=== DATA SECTION ===
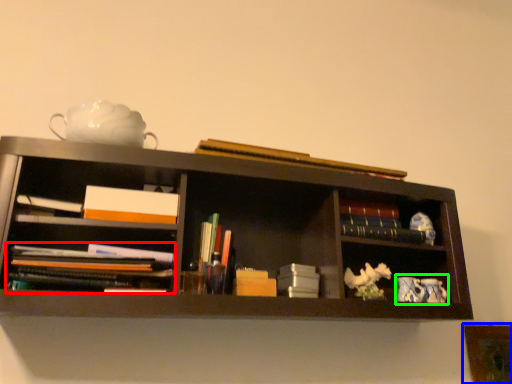
Question: Based on their relative distances, which object is nearer to book (highlighted by a red box)? Choose from picture frame (highlighted by a blue box) and tea set (highlighted by a green box).

Choices:
 (A) picture frame
 (B) tea set

Answer: (B)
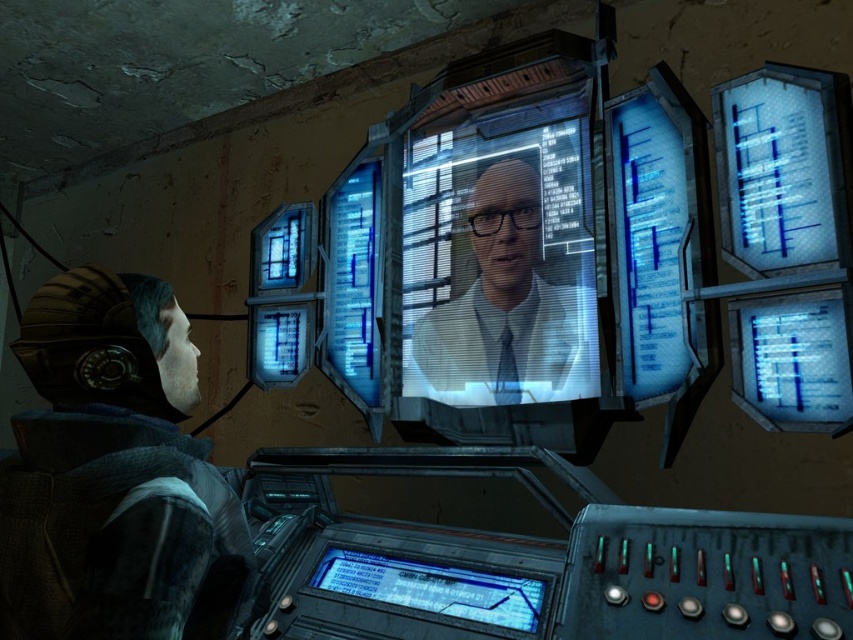
Question: Based on their relative distances, which object is farther from the camouflage jacket at left?

Choices:
 (A) matte white shirt at center
 (B) blue transparent display at bottom center

Answer: (A)

Question: Is camouflage jacket at left wider than blue transparent display at bottom center?

Choices:
 (A) no
 (B) yes

Answer: (A)

Question: Estimate the real-world distances between objects in this image. Which object is closer to the blue transparent display at bottom center?

Choices:
 (A) camouflage jacket at left
 (B) matte white shirt at center

Answer: (B)

Question: Which of the following is the farthest from the observer?

Choices:
 (A) matte white shirt at center
 (B) blue transparent display at bottom center

Answer: (A)

Question: Can you confirm if camouflage jacket at left is bigger than blue transparent display at bottom center?

Choices:
 (A) no
 (B) yes

Answer: (B)

Question: Can you confirm if camouflage jacket at left is bigger than matte white shirt at center?

Choices:
 (A) yes
 (B) no

Answer: (B)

=== SET PROBLEM ===
Rewrite all of the data above, replacing every "camouflage jacket" with "olive jacket" and keeping everything else the same. Leave out the pictures.

=== FULL OUTPUT ===
Question: Based on their relative distances, which object is nearer to book (highlighted by a red box)? Choose from picture frame (highlighted by a blue box) and tea set (highlighted by a green box).

Choices:
 (A) picture frame
 (B) tea set

Answer: (B)
Question: Based on their relative distances, which object is farther from the olive jacket at left?

Choices:
 (A) matte white shirt at center
 (B) blue transparent display at bottom center

Answer: (A)

Question: Is olive jacket at left wider than blue transparent display at bottom center?

Choices:
 (A) no
 (B) yes

Answer: (A)

Question: Estimate the real-world distances between objects in this image. Which object is closer to the blue transparent display at bottom center?

Choices:
 (A) olive jacket at left
 (B) matte white shirt at center

Answer: (B)

Question: Which of the following is the farthest from the observer?

Choices:
 (A) matte white shirt at center
 (B) blue transparent display at bottom center

Answer: (A)

Question: Can you confirm if olive jacket at left is bigger than blue transparent display at bottom center?

Choices:
 (A) no
 (B) yes

Answer: (B)

Question: Can you confirm if olive jacket at left is bigger than matte white shirt at center?

Choices:
 (A) yes
 (B) no

Answer: (B)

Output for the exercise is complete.